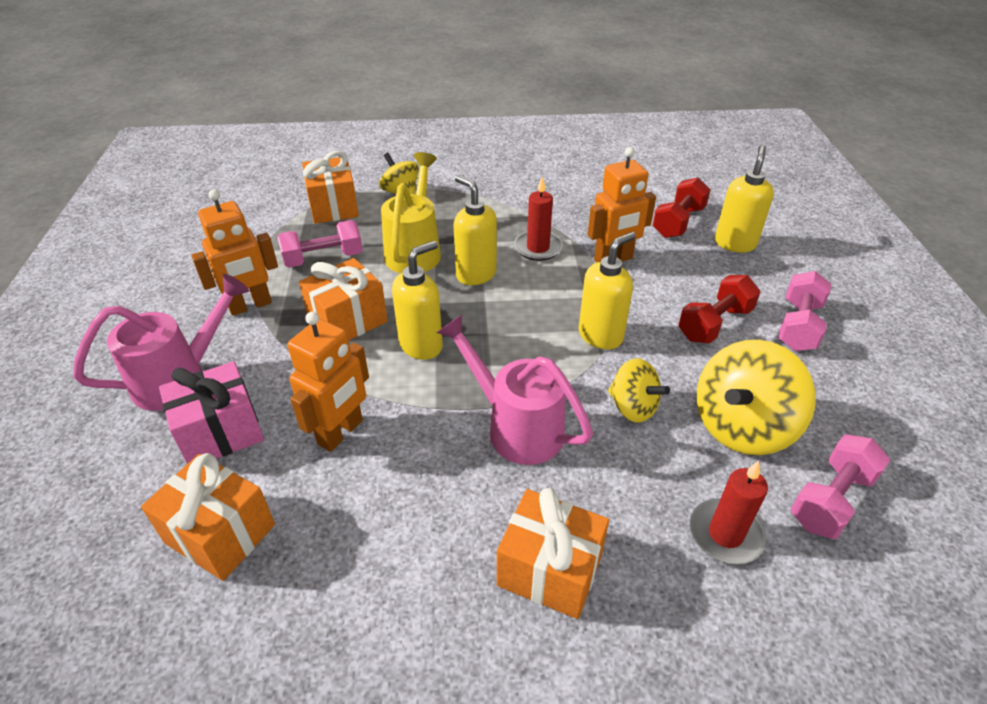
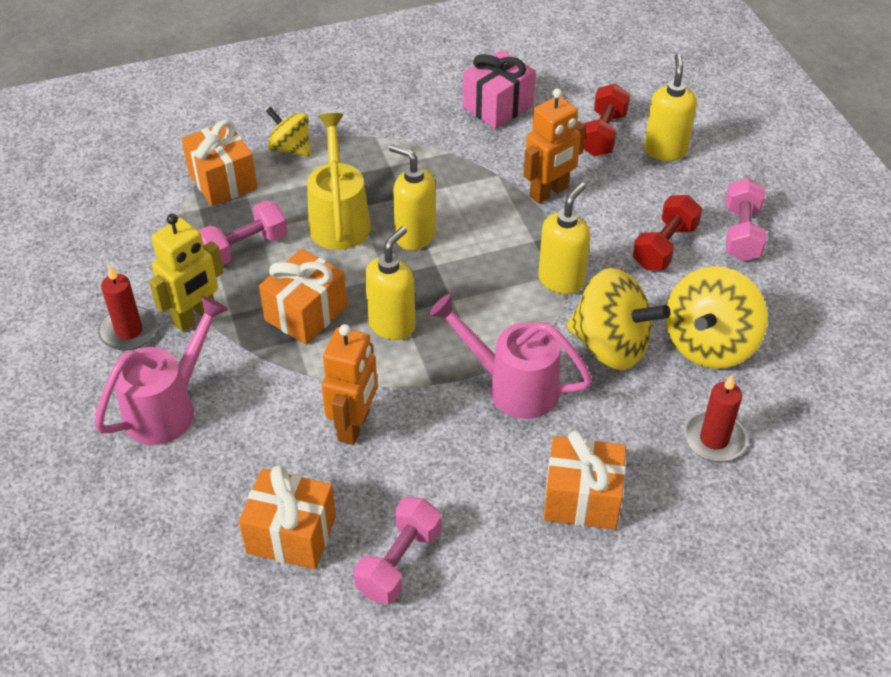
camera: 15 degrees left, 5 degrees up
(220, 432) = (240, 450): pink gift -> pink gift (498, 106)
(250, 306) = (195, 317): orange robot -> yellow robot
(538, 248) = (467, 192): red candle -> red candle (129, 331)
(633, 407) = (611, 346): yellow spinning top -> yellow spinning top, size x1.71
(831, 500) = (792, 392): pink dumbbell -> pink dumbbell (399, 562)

────────────────────

- **TASK DESCRIPTION**: Only the number is wanted here. How many lines in the entries contain "yellow"?

- **SOLVED EXERCISE**: 2